(Before-and-after object lists)
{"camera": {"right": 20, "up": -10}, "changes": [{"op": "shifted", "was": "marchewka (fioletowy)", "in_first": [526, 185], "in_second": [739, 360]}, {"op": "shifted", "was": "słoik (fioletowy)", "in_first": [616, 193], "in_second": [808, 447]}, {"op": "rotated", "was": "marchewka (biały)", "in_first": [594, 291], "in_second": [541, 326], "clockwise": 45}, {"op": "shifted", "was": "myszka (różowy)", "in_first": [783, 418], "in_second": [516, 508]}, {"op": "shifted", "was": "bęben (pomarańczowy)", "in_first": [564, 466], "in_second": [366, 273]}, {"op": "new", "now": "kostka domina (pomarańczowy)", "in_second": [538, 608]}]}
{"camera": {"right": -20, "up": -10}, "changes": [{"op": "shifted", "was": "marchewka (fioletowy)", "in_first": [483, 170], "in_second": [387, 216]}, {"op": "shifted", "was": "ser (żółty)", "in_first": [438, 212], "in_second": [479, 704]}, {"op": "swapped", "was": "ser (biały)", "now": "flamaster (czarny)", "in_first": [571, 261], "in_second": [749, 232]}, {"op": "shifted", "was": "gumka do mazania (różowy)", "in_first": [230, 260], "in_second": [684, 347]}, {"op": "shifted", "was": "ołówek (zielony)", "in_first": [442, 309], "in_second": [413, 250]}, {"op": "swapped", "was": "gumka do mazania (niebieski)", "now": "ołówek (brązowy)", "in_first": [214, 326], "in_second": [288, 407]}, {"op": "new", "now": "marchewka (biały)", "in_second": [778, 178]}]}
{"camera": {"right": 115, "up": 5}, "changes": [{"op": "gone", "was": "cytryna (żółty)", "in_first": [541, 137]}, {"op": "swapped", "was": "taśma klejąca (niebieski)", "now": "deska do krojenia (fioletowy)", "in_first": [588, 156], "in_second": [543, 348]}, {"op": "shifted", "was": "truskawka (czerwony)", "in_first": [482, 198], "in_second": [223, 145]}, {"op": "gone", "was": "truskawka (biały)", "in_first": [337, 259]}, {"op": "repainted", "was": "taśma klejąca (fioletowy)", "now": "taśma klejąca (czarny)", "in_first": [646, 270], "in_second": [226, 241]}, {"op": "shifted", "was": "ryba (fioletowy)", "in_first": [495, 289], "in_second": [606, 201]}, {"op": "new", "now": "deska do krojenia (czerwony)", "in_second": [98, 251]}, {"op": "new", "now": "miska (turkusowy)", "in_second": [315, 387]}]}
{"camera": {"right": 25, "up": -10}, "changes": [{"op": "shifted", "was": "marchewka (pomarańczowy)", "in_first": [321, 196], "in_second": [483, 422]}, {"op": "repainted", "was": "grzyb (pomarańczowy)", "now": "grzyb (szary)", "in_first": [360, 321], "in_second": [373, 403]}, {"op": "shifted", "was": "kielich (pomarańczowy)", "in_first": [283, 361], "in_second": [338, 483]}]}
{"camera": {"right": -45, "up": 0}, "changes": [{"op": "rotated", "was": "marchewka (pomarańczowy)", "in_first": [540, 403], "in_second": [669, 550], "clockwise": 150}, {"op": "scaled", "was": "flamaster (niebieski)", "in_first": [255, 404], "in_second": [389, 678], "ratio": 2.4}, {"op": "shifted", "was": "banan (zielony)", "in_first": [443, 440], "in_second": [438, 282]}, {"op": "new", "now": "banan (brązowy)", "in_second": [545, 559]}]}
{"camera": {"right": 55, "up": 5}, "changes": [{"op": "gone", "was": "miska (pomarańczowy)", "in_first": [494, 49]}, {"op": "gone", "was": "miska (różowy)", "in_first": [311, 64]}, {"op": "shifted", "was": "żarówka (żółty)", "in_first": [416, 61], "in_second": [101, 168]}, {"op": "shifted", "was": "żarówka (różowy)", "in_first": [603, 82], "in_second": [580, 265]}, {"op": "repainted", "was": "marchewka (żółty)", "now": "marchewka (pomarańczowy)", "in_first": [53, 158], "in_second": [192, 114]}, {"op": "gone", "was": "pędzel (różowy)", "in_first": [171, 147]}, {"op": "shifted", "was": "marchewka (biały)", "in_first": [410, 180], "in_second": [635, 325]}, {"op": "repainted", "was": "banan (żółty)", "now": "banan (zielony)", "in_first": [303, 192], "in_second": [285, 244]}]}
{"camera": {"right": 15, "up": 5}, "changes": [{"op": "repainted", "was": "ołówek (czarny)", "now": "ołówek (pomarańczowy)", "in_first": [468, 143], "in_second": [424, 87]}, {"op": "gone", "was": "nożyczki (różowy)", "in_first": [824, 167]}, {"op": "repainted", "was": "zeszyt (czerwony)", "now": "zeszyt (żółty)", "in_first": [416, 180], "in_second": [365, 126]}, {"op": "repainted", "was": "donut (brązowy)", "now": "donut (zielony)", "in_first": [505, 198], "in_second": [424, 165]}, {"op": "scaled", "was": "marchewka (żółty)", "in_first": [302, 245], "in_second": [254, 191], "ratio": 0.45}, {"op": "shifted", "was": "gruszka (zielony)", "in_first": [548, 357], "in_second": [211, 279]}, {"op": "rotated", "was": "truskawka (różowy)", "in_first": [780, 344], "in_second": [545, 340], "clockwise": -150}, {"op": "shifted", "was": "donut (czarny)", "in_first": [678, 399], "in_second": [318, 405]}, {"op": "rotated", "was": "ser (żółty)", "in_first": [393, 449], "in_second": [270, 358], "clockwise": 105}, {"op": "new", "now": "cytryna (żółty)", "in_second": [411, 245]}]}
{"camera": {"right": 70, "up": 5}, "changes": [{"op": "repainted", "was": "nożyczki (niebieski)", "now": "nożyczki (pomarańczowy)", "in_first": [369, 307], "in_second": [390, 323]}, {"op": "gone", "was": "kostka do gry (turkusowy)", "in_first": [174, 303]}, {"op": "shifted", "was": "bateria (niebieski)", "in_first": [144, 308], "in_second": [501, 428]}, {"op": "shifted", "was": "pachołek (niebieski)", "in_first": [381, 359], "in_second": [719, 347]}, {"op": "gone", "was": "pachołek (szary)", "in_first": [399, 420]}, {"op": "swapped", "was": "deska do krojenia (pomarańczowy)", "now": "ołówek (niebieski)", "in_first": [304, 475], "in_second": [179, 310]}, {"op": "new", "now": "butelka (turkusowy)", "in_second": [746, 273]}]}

- _Action item_: Print the data word for word.

- _Solution for this task_:
{"camera": {"right": 20, "up": -10}, "changes": [{"op": "shifted", "was": "marchewka (fioletowy)", "in_first": [526, 185], "in_second": [739, 360]}, {"op": "shifted", "was": "słoik (fioletowy)", "in_first": [616, 193], "in_second": [808, 447]}, {"op": "rotated", "was": "marchewka (biały)", "in_first": [594, 291], "in_second": [541, 326], "clockwise": 45}, {"op": "shifted", "was": "myszka (różowy)", "in_first": [783, 418], "in_second": [516, 508]}, {"op": "shifted", "was": "bęben (pomarańczowy)", "in_first": [564, 466], "in_second": [366, 273]}, {"op": "new", "now": "kostka domina (pomarańczowy)", "in_second": [538, 608]}]}
{"camera": {"right": -20, "up": -10}, "changes": [{"op": "shifted", "was": "marchewka (fioletowy)", "in_first": [483, 170], "in_second": [387, 216]}, {"op": "shifted", "was": "ser (żółty)", "in_first": [438, 212], "in_second": [479, 704]}, {"op": "swapped", "was": "ser (biały)", "now": "flamaster (czarny)", "in_first": [571, 261], "in_second": [749, 232]}, {"op": "shifted", "was": "gumka do mazania (różowy)", "in_first": [230, 260], "in_second": [684, 347]}, {"op": "shifted", "was": "ołówek (zielony)", "in_first": [442, 309], "in_second": [413, 250]}, {"op": "swapped", "was": "gumka do mazania (niebieski)", "now": "ołówek (brązowy)", "in_first": [214, 326], "in_second": [288, 407]}, {"op": "new", "now": "marchewka (biały)", "in_second": [778, 178]}]}
{"camera": {"right": 115, "up": 5}, "changes": [{"op": "gone", "was": "cytryna (żółty)", "in_first": [541, 137]}, {"op": "swapped", "was": "taśma klejąca (niebieski)", "now": "deska do krojenia (fioletowy)", "in_first": [588, 156], "in_second": [543, 348]}, {"op": "shifted", "was": "truskawka (czerwony)", "in_first": [482, 198], "in_second": [223, 145]}, {"op": "gone", "was": "truskawka (biały)", "in_first": [337, 259]}, {"op": "repainted", "was": "taśma klejąca (fioletowy)", "now": "taśma klejąca (czarny)", "in_first": [646, 270], "in_second": [226, 241]}, {"op": "shifted", "was": "ryba (fioletowy)", "in_first": [495, 289], "in_second": [606, 201]}, {"op": "new", "now": "deska do krojenia (czerwony)", "in_second": [98, 251]}, {"op": "new", "now": "miska (turkusowy)", "in_second": [315, 387]}]}
{"camera": {"right": 25, "up": -10}, "changes": [{"op": "shifted", "was": "marchewka (pomarańczowy)", "in_first": [321, 196], "in_second": [483, 422]}, {"op": "repainted", "was": "grzyb (pomarańczowy)", "now": "grzyb (szary)", "in_first": [360, 321], "in_second": [373, 403]}, {"op": "shifted", "was": "kielich (pomarańczowy)", "in_first": [283, 361], "in_second": [338, 483]}]}
{"camera": {"right": -45, "up": 0}, "changes": [{"op": "rotated", "was": "marchewka (pomarańczowy)", "in_first": [540, 403], "in_second": [669, 550], "clockwise": 150}, {"op": "scaled", "was": "flamaster (niebieski)", "in_first": [255, 404], "in_second": [389, 678], "ratio": 2.4}, {"op": "shifted", "was": "banan (zielony)", "in_first": [443, 440], "in_second": [438, 282]}, {"op": "new", "now": "banan (brązowy)", "in_second": [545, 559]}]}
{"camera": {"right": 55, "up": 5}, "changes": [{"op": "gone", "was": "miska (pomarańczowy)", "in_first": [494, 49]}, {"op": "gone", "was": "miska (różowy)", "in_first": [311, 64]}, {"op": "shifted", "was": "żarówka (żółty)", "in_first": [416, 61], "in_second": [101, 168]}, {"op": "shifted", "was": "żarówka (różowy)", "in_first": [603, 82], "in_second": [580, 265]}, {"op": "repainted", "was": "marchewka (żółty)", "now": "marchewka (pomarańczowy)", "in_first": [53, 158], "in_second": [192, 114]}, {"op": "gone", "was": "pędzel (różowy)", "in_first": [171, 147]}, {"op": "shifted", "was": "marchewka (biały)", "in_first": [410, 180], "in_second": [635, 325]}, {"op": "repainted", "was": "banan (żółty)", "now": "banan (zielony)", "in_first": [303, 192], "in_second": [285, 244]}]}
{"camera": {"right": 15, "up": 5}, "changes": [{"op": "repainted", "was": "ołówek (czarny)", "now": "ołówek (pomarańczowy)", "in_first": [468, 143], "in_second": [424, 87]}, {"op": "gone", "was": "nożyczki (różowy)", "in_first": [824, 167]}, {"op": "repainted", "was": "zeszyt (czerwony)", "now": "zeszyt (żółty)", "in_first": [416, 180], "in_second": [365, 126]}, {"op": "repainted", "was": "donut (brązowy)", "now": "donut (zielony)", "in_first": [505, 198], "in_second": [424, 165]}, {"op": "scaled", "was": "marchewka (żółty)", "in_first": [302, 245], "in_second": [254, 191], "ratio": 0.45}, {"op": "shifted", "was": "gruszka (zielony)", "in_first": [548, 357], "in_second": [211, 279]}, {"op": "rotated", "was": "truskawka (różowy)", "in_first": [780, 344], "in_second": [545, 340], "clockwise": -150}, {"op": "shifted", "was": "donut (czarny)", "in_first": [678, 399], "in_second": [318, 405]}, {"op": "rotated", "was": "ser (żółty)", "in_first": [393, 449], "in_second": [270, 358], "clockwise": 105}, {"op": "new", "now": "cytryna (żółty)", "in_second": [411, 245]}]}
{"camera": {"right": 70, "up": 5}, "changes": [{"op": "repainted", "was": "nożyczki (niebieski)", "now": "nożyczki (pomarańczowy)", "in_first": [369, 307], "in_second": [390, 323]}, {"op": "gone", "was": "kostka do gry (turkusowy)", "in_first": [174, 303]}, {"op": "shifted", "was": "bateria (niebieski)", "in_first": [144, 308], "in_second": [501, 428]}, {"op": "shifted", "was": "pachołek (niebieski)", "in_first": [381, 359], "in_second": [719, 347]}, {"op": "gone", "was": "pachołek (szary)", "in_first": [399, 420]}, {"op": "swapped", "was": "deska do krojenia (pomarańczowy)", "now": "ołówek (niebieski)", "in_first": [304, 475], "in_second": [179, 310]}, {"op": "new", "now": "butelka (turkusowy)", "in_second": [746, 273]}]}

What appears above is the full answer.